**INPUT RECORDS**:
⁂
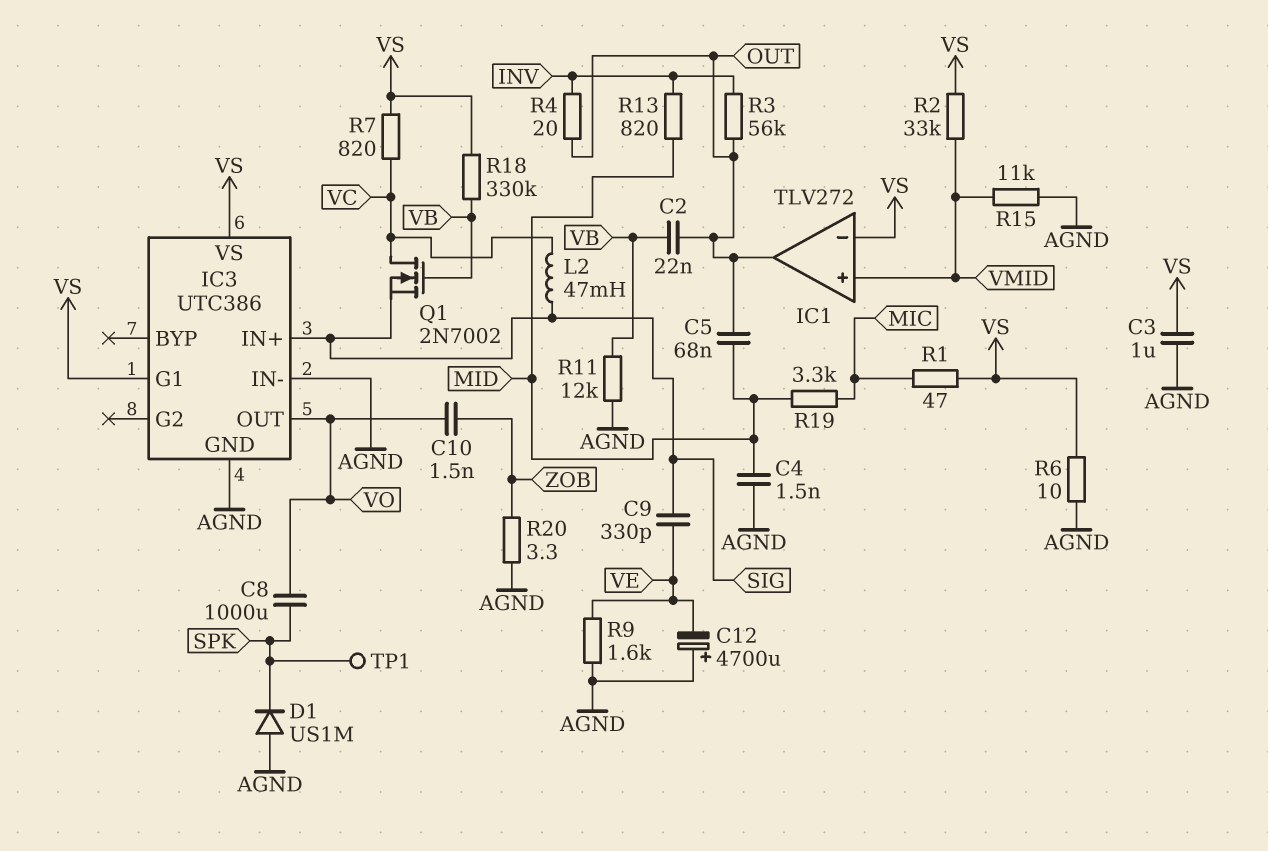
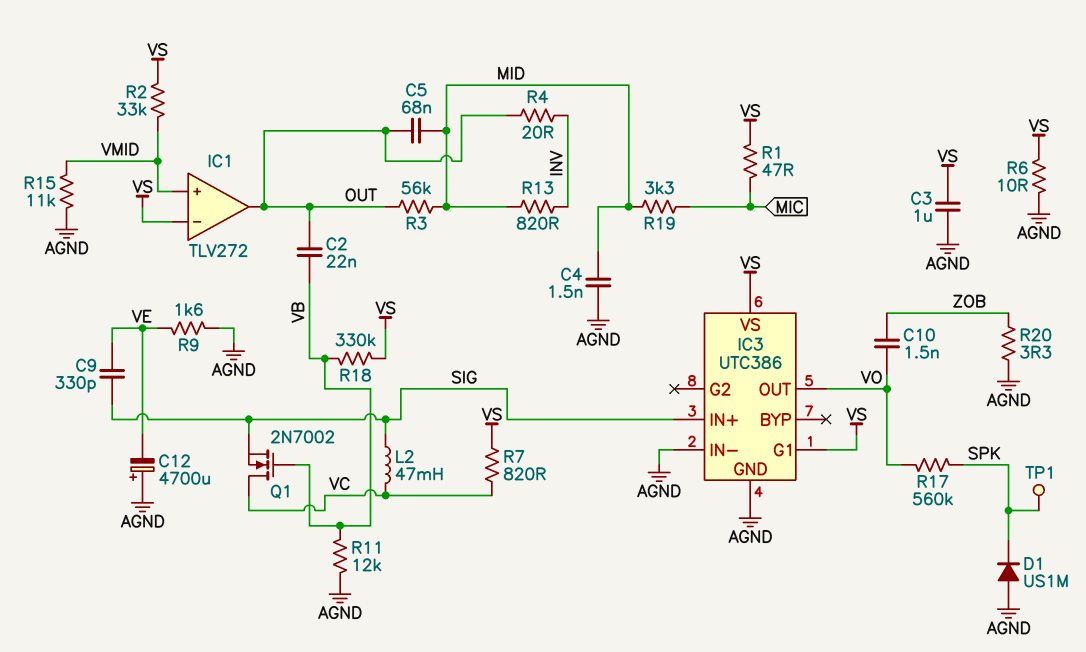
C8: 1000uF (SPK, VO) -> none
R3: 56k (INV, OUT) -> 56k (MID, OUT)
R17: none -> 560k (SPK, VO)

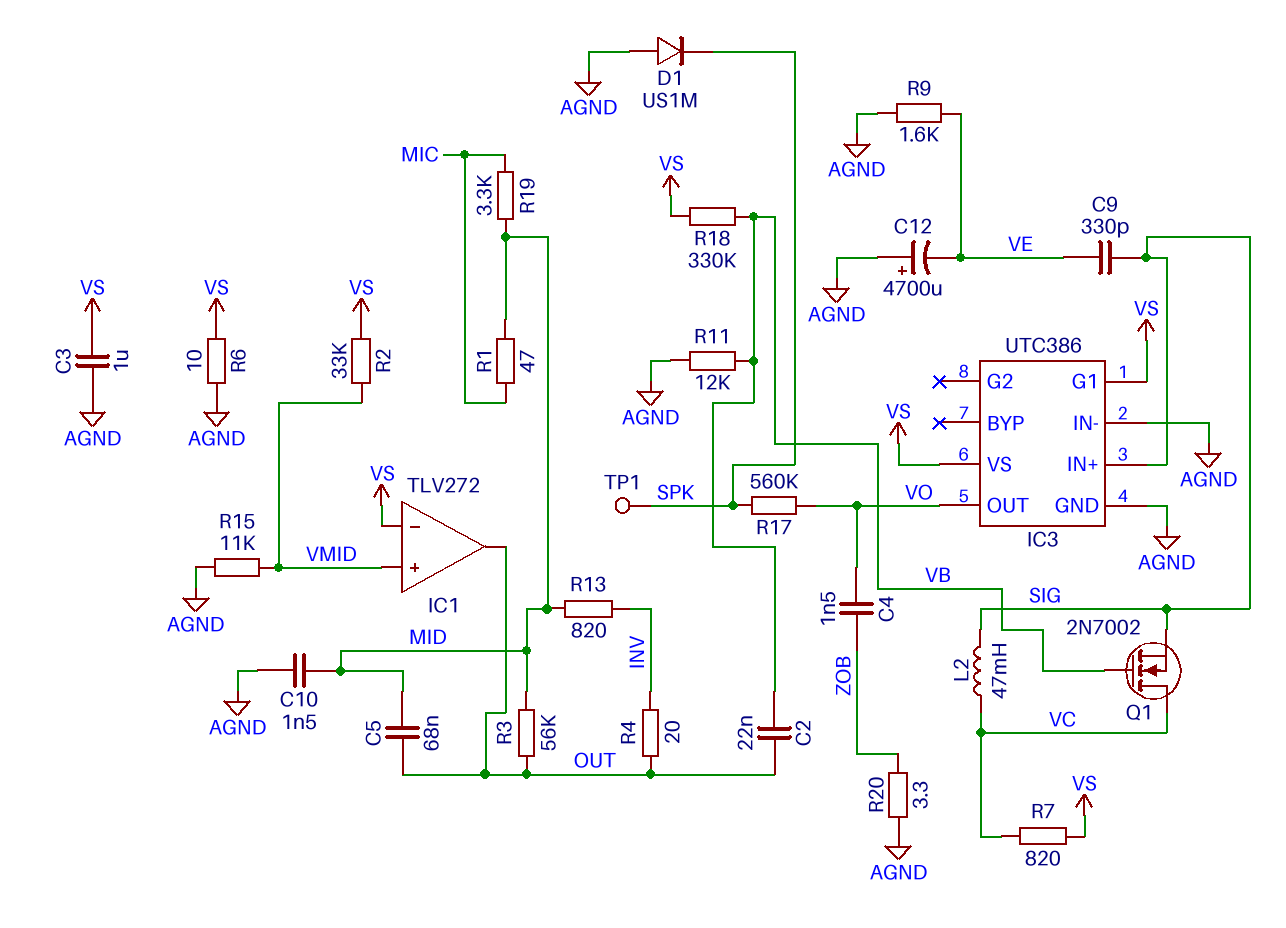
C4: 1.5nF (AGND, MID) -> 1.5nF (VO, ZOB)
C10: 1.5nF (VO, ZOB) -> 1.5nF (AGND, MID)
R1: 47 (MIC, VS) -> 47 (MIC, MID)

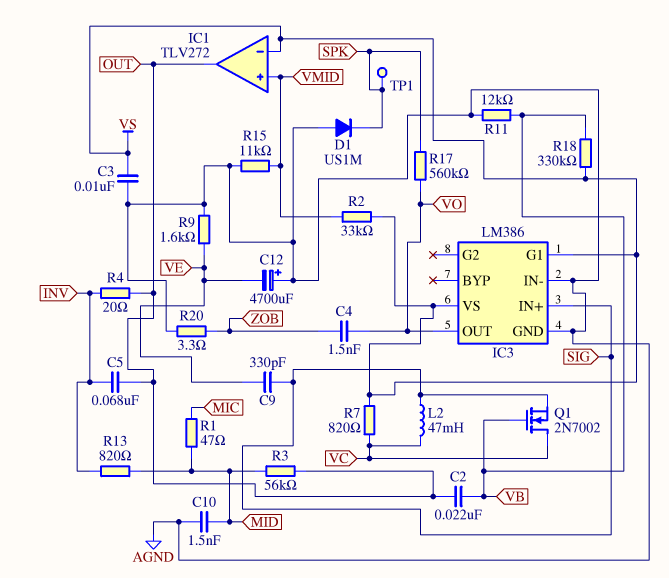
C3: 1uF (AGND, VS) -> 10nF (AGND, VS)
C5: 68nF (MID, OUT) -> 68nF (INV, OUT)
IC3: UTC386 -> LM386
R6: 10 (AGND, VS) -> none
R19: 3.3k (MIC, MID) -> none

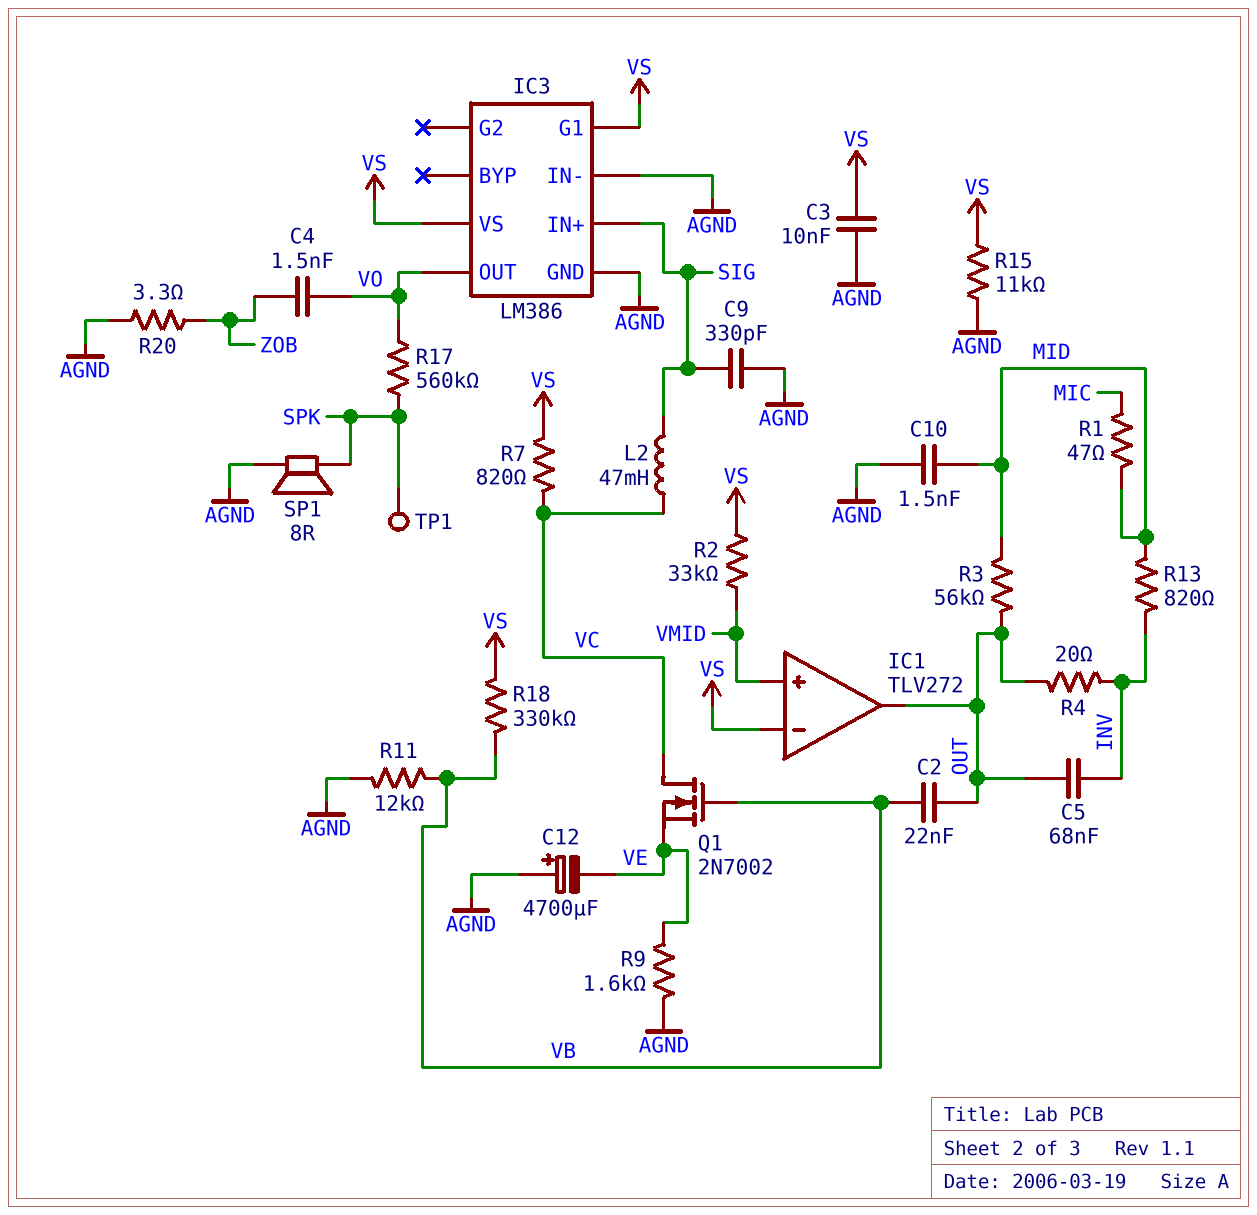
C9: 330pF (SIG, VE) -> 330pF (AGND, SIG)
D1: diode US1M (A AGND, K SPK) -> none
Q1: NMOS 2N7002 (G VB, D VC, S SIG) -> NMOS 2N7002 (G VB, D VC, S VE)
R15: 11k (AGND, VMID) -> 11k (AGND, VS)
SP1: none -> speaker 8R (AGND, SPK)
⁂
**EXERCISE**:
From the line with "R6: 10 (AGND, VS) -> none" through the final line of the records above, return each line exactly and nothing else. Pictures are to be skipped.

**RESPONSE FOR THIS EXERCISE**:
R6: 10 (AGND, VS) -> none
R19: 3.3k (MIC, MID) -> none

C9: 330pF (SIG, VE) -> 330pF (AGND, SIG)
D1: diode US1M (A AGND, K SPK) -> none
Q1: NMOS 2N7002 (G VB, D VC, S SIG) -> NMOS 2N7002 (G VB, D VC, S VE)
R15: 11k (AGND, VMID) -> 11k (AGND, VS)
SP1: none -> speaker 8R (AGND, SPK)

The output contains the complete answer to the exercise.